(Information provided begins)
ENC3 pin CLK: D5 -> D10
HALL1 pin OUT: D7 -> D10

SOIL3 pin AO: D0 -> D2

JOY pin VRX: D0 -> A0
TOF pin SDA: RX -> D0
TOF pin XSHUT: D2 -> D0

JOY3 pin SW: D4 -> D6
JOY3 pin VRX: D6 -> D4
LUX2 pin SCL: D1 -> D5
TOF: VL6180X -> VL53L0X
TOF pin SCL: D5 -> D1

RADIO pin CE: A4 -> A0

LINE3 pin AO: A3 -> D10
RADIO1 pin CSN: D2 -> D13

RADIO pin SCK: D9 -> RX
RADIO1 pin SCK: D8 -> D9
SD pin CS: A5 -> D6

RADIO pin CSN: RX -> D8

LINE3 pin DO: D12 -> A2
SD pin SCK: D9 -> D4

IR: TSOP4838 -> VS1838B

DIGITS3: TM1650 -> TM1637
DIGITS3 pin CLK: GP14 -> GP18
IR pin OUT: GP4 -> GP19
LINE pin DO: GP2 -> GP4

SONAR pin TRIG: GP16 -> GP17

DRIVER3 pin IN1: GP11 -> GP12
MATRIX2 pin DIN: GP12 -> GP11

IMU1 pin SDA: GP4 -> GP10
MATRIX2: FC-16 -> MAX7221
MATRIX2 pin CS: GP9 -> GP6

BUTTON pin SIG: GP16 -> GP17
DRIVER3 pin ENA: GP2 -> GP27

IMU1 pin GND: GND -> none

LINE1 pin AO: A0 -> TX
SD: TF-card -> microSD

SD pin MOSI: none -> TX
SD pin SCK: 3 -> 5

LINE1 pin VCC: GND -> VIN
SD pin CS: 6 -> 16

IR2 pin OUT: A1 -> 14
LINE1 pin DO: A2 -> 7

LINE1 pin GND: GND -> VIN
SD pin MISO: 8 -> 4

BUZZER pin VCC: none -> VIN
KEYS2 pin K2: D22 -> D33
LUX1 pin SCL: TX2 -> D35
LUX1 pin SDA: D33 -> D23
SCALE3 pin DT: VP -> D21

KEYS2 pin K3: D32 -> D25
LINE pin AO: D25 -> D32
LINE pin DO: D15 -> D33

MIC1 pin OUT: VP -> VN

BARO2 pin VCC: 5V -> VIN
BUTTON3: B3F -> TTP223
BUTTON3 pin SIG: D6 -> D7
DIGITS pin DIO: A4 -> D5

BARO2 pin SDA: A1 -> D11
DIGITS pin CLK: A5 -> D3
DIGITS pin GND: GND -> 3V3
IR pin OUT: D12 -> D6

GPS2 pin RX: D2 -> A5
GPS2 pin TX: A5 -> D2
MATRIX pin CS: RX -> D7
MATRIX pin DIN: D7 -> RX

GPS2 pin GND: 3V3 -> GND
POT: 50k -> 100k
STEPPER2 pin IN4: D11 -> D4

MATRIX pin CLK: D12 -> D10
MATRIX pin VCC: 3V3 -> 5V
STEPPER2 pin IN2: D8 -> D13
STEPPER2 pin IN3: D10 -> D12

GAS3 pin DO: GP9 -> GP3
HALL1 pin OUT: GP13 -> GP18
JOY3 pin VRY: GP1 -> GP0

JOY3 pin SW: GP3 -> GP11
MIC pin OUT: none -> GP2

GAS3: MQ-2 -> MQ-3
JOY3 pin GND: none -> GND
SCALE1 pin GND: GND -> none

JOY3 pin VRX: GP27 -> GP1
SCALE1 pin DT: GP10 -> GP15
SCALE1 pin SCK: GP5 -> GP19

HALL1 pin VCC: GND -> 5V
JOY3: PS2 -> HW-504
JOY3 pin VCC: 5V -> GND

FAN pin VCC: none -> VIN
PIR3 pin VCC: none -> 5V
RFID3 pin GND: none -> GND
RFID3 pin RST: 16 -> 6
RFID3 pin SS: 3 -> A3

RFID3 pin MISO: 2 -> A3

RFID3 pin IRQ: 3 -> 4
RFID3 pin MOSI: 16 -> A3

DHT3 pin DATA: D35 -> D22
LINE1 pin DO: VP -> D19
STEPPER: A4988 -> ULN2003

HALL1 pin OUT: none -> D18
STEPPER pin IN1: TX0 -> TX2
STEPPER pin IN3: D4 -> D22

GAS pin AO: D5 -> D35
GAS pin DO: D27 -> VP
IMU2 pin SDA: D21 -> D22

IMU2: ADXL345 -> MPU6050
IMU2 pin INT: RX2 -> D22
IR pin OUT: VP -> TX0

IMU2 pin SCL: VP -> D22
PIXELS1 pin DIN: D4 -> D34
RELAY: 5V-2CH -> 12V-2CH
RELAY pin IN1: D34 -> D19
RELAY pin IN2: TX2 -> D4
(Information provided ends)
Aim of the exercise: Write out all the records again, exactly as they appear.

Solution to this task:
ENC3 pin CLK: D5 -> D10
HALL1 pin OUT: D7 -> D10

SOIL3 pin AO: D0 -> D2

JOY pin VRX: D0 -> A0
TOF pin SDA: RX -> D0
TOF pin XSHUT: D2 -> D0

JOY3 pin SW: D4 -> D6
JOY3 pin VRX: D6 -> D4
LUX2 pin SCL: D1 -> D5
TOF: VL6180X -> VL53L0X
TOF pin SCL: D5 -> D1

RADIO pin CE: A4 -> A0

LINE3 pin AO: A3 -> D10
RADIO1 pin CSN: D2 -> D13

RADIO pin SCK: D9 -> RX
RADIO1 pin SCK: D8 -> D9
SD pin CS: A5 -> D6

RADIO pin CSN: RX -> D8

LINE3 pin DO: D12 -> A2
SD pin SCK: D9 -> D4

IR: TSOP4838 -> VS1838B

DIGITS3: TM1650 -> TM1637
DIGITS3 pin CLK: GP14 -> GP18
IR pin OUT: GP4 -> GP19
LINE pin DO: GP2 -> GP4

SONAR pin TRIG: GP16 -> GP17

DRIVER3 pin IN1: GP11 -> GP12
MATRIX2 pin DIN: GP12 -> GP11

IMU1 pin SDA: GP4 -> GP10
MATRIX2: FC-16 -> MAX7221
MATRIX2 pin CS: GP9 -> GP6

BUTTON pin SIG: GP16 -> GP17
DRIVER3 pin ENA: GP2 -> GP27

IMU1 pin GND: GND -> none

LINE1 pin AO: A0 -> TX
SD: TF-card -> microSD

SD pin MOSI: none -> TX
SD pin SCK: 3 -> 5

LINE1 pin VCC: GND -> VIN
SD pin CS: 6 -> 16

IR2 pin OUT: A1 -> 14
LINE1 pin DO: A2 -> 7

LINE1 pin GND: GND -> VIN
SD pin MISO: 8 -> 4

BUZZER pin VCC: none -> VIN
KEYS2 pin K2: D22 -> D33
LUX1 pin SCL: TX2 -> D35
LUX1 pin SDA: D33 -> D23
SCALE3 pin DT: VP -> D21

KEYS2 pin K3: D32 -> D25
LINE pin AO: D25 -> D32
LINE pin DO: D15 -> D33

MIC1 pin OUT: VP -> VN

BARO2 pin VCC: 5V -> VIN
BUTTON3: B3F -> TTP223
BUTTON3 pin SIG: D6 -> D7
DIGITS pin DIO: A4 -> D5

BARO2 pin SDA: A1 -> D11
DIGITS pin CLK: A5 -> D3
DIGITS pin GND: GND -> 3V3
IR pin OUT: D12 -> D6

GPS2 pin RX: D2 -> A5
GPS2 pin TX: A5 -> D2
MATRIX pin CS: RX -> D7
MATRIX pin DIN: D7 -> RX

GPS2 pin GND: 3V3 -> GND
POT: 50k -> 100k
STEPPER2 pin IN4: D11 -> D4

MATRIX pin CLK: D12 -> D10
MATRIX pin VCC: 3V3 -> 5V
STEPPER2 pin IN2: D8 -> D13
STEPPER2 pin IN3: D10 -> D12

GAS3 pin DO: GP9 -> GP3
HALL1 pin OUT: GP13 -> GP18
JOY3 pin VRY: GP1 -> GP0

JOY3 pin SW: GP3 -> GP11
MIC pin OUT: none -> GP2

GAS3: MQ-2 -> MQ-3
JOY3 pin GND: none -> GND
SCALE1 pin GND: GND -> none

JOY3 pin VRX: GP27 -> GP1
SCALE1 pin DT: GP10 -> GP15
SCALE1 pin SCK: GP5 -> GP19

HALL1 pin VCC: GND -> 5V
JOY3: PS2 -> HW-504
JOY3 pin VCC: 5V -> GND

FAN pin VCC: none -> VIN
PIR3 pin VCC: none -> 5V
RFID3 pin GND: none -> GND
RFID3 pin RST: 16 -> 6
RFID3 pin SS: 3 -> A3

RFID3 pin MISO: 2 -> A3

RFID3 pin IRQ: 3 -> 4
RFID3 pin MOSI: 16 -> A3

DHT3 pin DATA: D35 -> D22
LINE1 pin DO: VP -> D19
STEPPER: A4988 -> ULN2003

HALL1 pin OUT: none -> D18
STEPPER pin IN1: TX0 -> TX2
STEPPER pin IN3: D4 -> D22

GAS pin AO: D5 -> D35
GAS pin DO: D27 -> VP
IMU2 pin SDA: D21 -> D22

IMU2: ADXL345 -> MPU6050
IMU2 pin INT: RX2 -> D22
IR pin OUT: VP -> TX0

IMU2 pin SCL: VP -> D22
PIXELS1 pin DIN: D4 -> D34
RELAY: 5V-2CH -> 12V-2CH
RELAY pin IN1: D34 -> D19
RELAY pin IN2: TX2 -> D4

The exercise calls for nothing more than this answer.